_Stated exercise_. Retype every line of the data below without any changes, and leave the pictures out.

_Record set_.
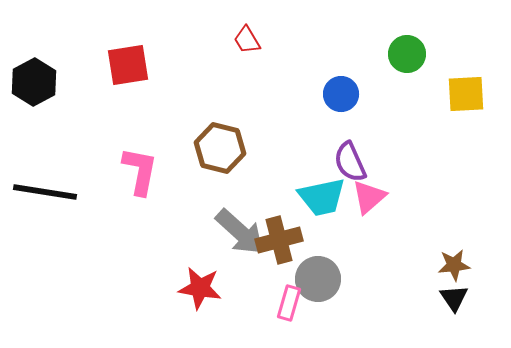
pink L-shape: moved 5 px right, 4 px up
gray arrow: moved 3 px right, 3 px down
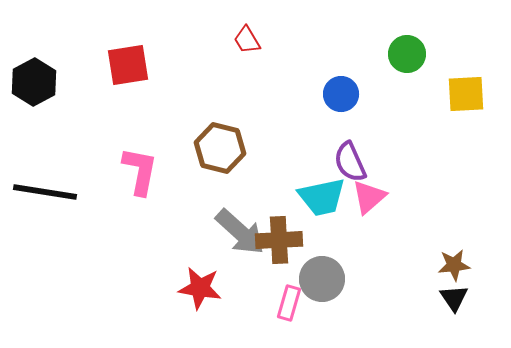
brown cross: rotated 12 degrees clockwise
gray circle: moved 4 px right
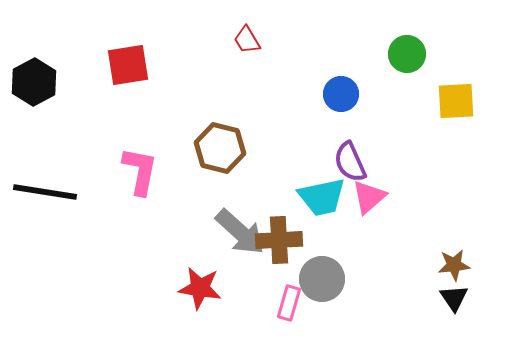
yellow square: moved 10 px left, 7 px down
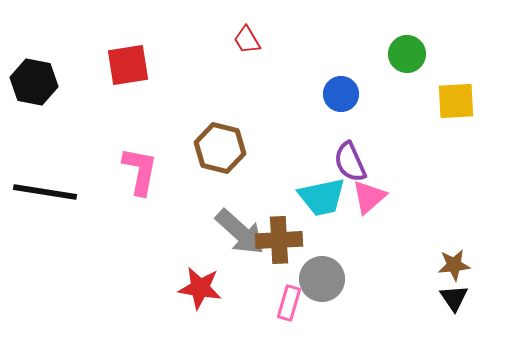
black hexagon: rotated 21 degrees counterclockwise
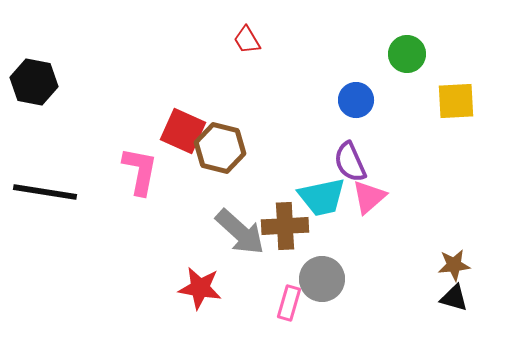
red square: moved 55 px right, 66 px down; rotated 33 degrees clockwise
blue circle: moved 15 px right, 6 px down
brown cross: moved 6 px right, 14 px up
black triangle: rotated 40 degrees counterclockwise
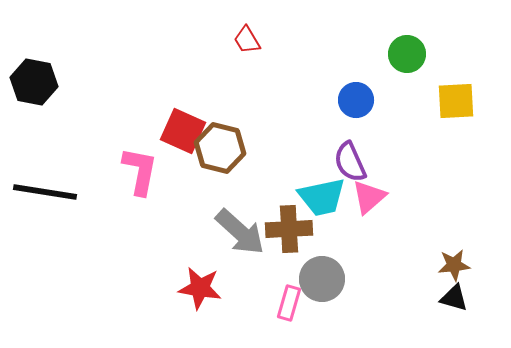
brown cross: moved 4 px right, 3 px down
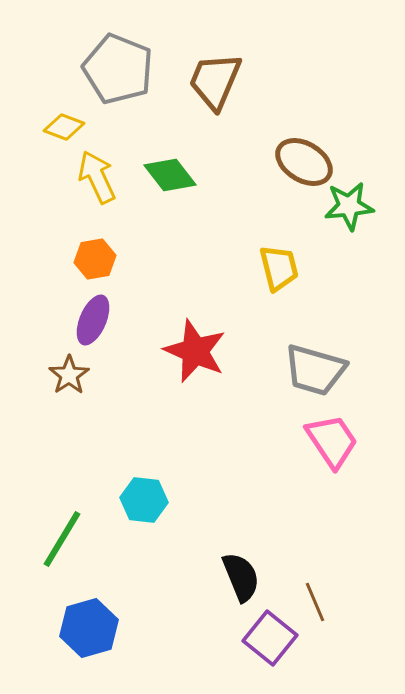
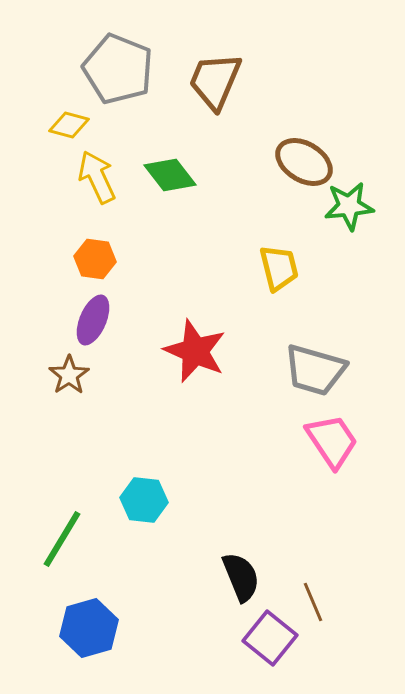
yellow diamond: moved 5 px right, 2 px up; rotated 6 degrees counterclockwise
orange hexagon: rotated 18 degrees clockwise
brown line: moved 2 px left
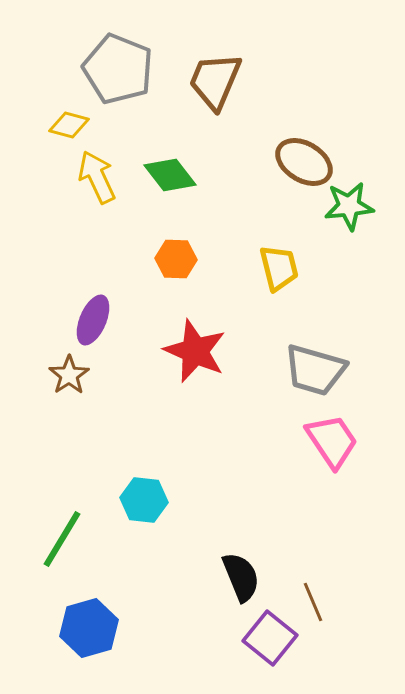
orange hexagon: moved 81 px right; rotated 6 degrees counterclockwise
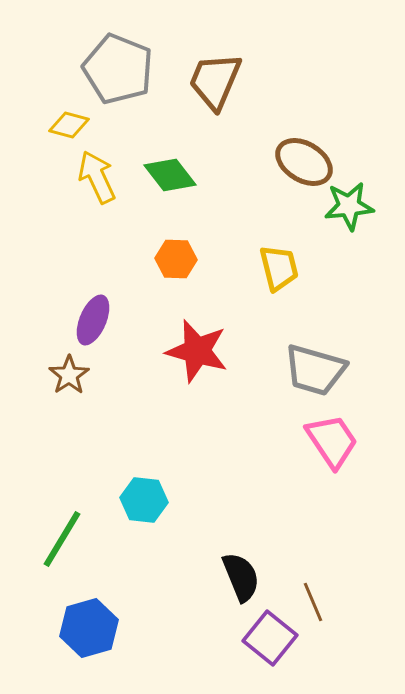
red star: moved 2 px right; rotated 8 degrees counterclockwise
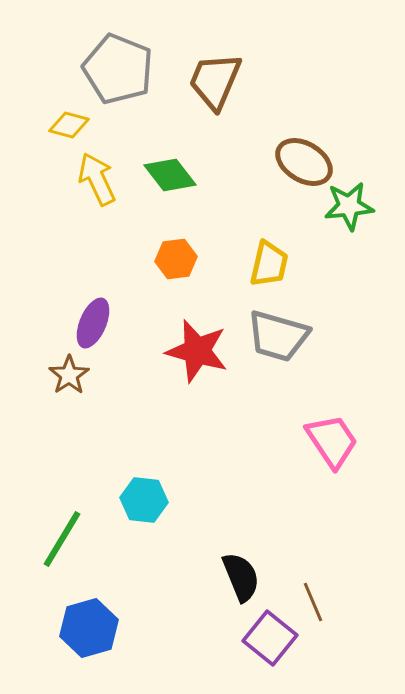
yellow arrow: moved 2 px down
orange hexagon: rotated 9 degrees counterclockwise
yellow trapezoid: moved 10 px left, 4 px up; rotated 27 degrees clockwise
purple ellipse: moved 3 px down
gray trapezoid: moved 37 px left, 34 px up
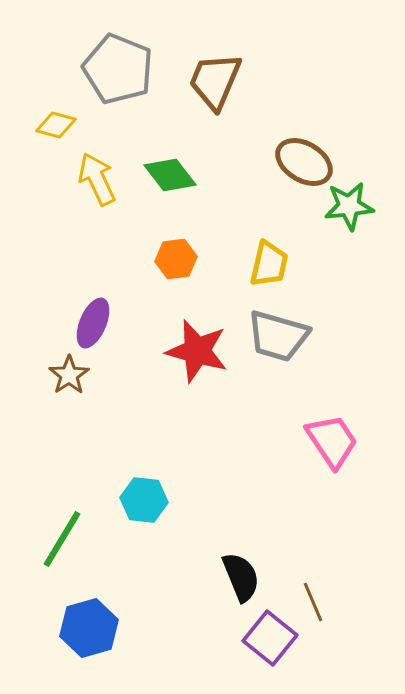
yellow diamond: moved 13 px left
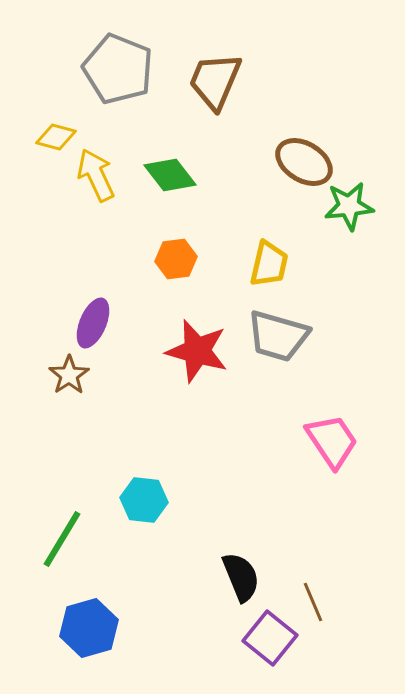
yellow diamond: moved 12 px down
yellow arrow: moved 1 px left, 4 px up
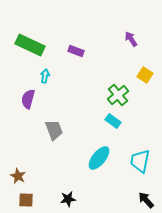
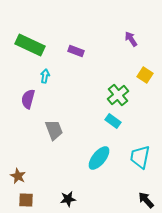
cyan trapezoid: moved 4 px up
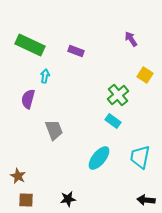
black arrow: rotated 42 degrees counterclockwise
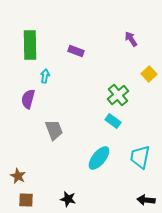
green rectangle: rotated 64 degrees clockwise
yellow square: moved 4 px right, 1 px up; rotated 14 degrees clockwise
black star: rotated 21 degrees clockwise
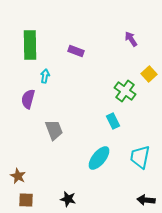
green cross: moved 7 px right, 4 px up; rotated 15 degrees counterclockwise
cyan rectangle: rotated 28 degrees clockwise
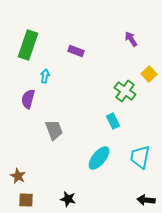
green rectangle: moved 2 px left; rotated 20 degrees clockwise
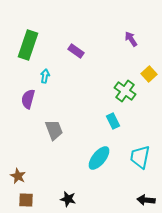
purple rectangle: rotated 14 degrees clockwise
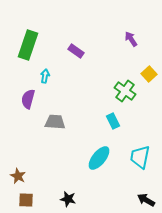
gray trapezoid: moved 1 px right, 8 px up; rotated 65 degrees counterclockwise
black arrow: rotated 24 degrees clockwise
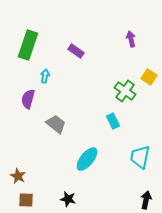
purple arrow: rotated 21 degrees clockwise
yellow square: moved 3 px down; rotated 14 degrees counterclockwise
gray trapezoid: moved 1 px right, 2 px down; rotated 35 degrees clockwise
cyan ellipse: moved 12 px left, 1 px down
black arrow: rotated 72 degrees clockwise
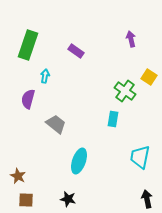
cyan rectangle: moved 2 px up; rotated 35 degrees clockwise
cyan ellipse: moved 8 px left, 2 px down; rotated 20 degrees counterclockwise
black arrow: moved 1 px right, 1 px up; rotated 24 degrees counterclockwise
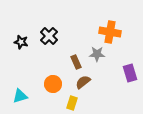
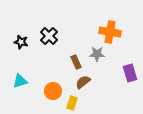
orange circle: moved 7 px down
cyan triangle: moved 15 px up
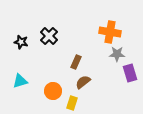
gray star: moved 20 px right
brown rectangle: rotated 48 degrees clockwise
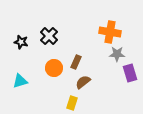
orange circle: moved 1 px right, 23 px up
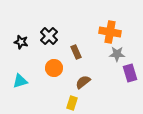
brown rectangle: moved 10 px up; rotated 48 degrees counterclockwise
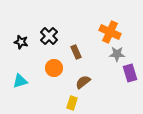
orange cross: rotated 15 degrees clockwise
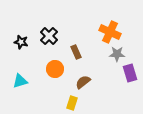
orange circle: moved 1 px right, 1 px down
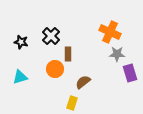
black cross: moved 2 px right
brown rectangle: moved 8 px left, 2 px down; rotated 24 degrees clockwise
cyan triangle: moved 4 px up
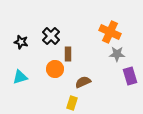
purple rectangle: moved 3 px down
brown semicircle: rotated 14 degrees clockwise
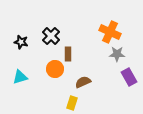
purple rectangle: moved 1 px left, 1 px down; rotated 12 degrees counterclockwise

_Answer for the task_.
pink L-shape: moved 5 px right, 4 px up
gray arrow: moved 3 px right, 3 px down
brown cross: rotated 12 degrees clockwise
gray circle: moved 4 px right
yellow square: moved 10 px left, 7 px down
black hexagon: rotated 21 degrees counterclockwise
red square: moved 55 px right, 66 px down; rotated 33 degrees clockwise
blue circle: moved 15 px right, 6 px down
brown cross: moved 6 px right, 14 px up
black triangle: rotated 40 degrees counterclockwise
brown cross: moved 4 px right, 3 px down
yellow diamond: moved 5 px right, 2 px up; rotated 6 degrees counterclockwise
orange hexagon: rotated 18 degrees clockwise
brown line: moved 2 px left
orange hexagon: moved 81 px right; rotated 6 degrees counterclockwise
red star: moved 2 px right; rotated 8 degrees counterclockwise
yellow arrow: moved 2 px down
orange hexagon: rotated 9 degrees counterclockwise
yellow trapezoid: moved 10 px left, 4 px up; rotated 27 degrees clockwise
purple ellipse: moved 3 px down
gray trapezoid: moved 37 px left, 34 px up
yellow diamond: moved 13 px left
yellow diamond: moved 12 px down
yellow arrow: moved 1 px left, 4 px up
cyan trapezoid: moved 4 px up
black arrow: rotated 42 degrees counterclockwise
green rectangle: rotated 64 degrees clockwise
yellow square: moved 4 px right, 1 px up; rotated 14 degrees clockwise
black star: rotated 21 degrees clockwise
green cross: moved 7 px right, 4 px up; rotated 15 degrees counterclockwise
cyan rectangle: rotated 28 degrees clockwise
green rectangle: moved 2 px left; rotated 20 degrees clockwise
purple rectangle: rotated 14 degrees clockwise
gray trapezoid: moved 1 px right, 8 px up; rotated 65 degrees counterclockwise
black arrow: rotated 24 degrees clockwise
purple arrow: rotated 21 degrees clockwise
yellow square: moved 3 px down; rotated 14 degrees counterclockwise
gray trapezoid: moved 1 px right, 2 px down; rotated 35 degrees clockwise
cyan ellipse: moved 12 px left, 1 px down
black arrow: rotated 72 degrees clockwise
cyan rectangle: moved 2 px up; rotated 35 degrees clockwise
cyan ellipse: moved 8 px left, 2 px down; rotated 20 degrees counterclockwise
black arrow: moved 1 px right, 1 px up; rotated 24 degrees counterclockwise
orange circle: moved 7 px down
cyan triangle: moved 15 px up
gray star: moved 20 px right
brown rectangle: rotated 48 degrees clockwise
orange circle: moved 1 px right, 23 px up
brown rectangle: moved 10 px up; rotated 48 degrees counterclockwise
orange cross: rotated 15 degrees clockwise
orange circle: moved 1 px right, 1 px down
black cross: moved 2 px right
brown rectangle: moved 8 px left, 2 px down; rotated 24 degrees clockwise
cyan triangle: moved 4 px up
purple rectangle: moved 3 px down
brown semicircle: rotated 14 degrees clockwise
purple rectangle: moved 1 px left, 1 px down; rotated 12 degrees counterclockwise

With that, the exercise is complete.